**EXTRACTED MATERIAL**
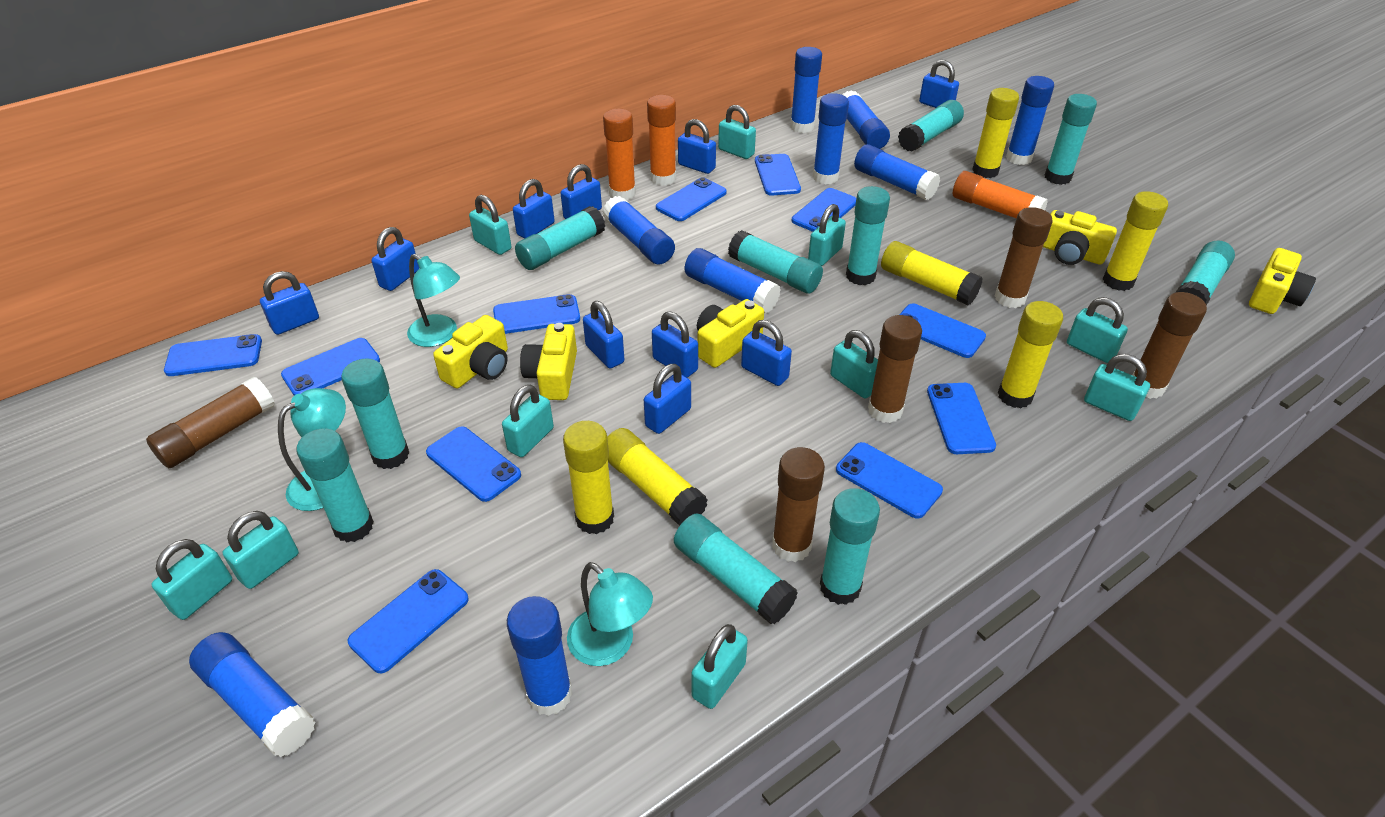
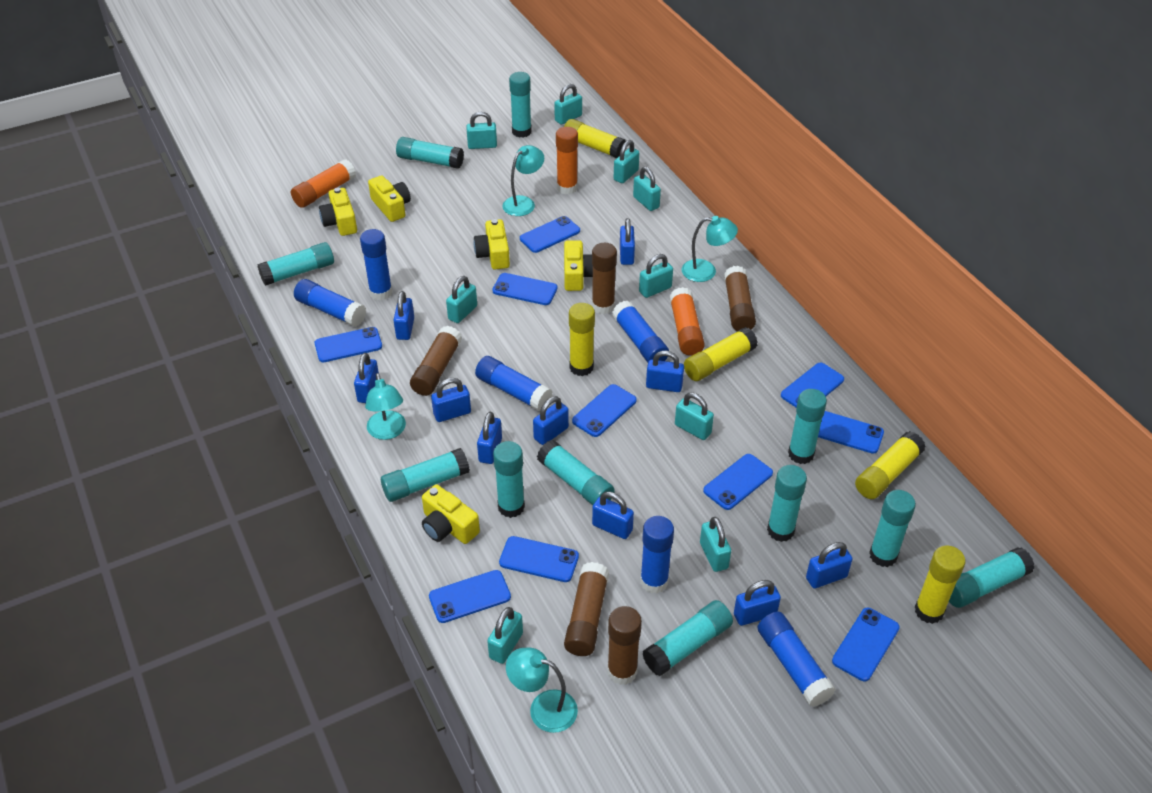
blue glue stick: 9 -> 6
blue phone: 11 -> 10
turquoise glue stick: 10 -> 11
turquoise lamp: 3 -> 4
turquoise padlock: 10 -> 9
yellow glue stick: 6 -> 5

**WHAT THE TASK REQUIRES**
Please write out exactly the line containing "turquoise lamp: 3 -> 4" and every line after it through the end of the records, nothing more.

**ANSWER**
turquoise lamp: 3 -> 4
turquoise padlock: 10 -> 9
yellow glue stick: 6 -> 5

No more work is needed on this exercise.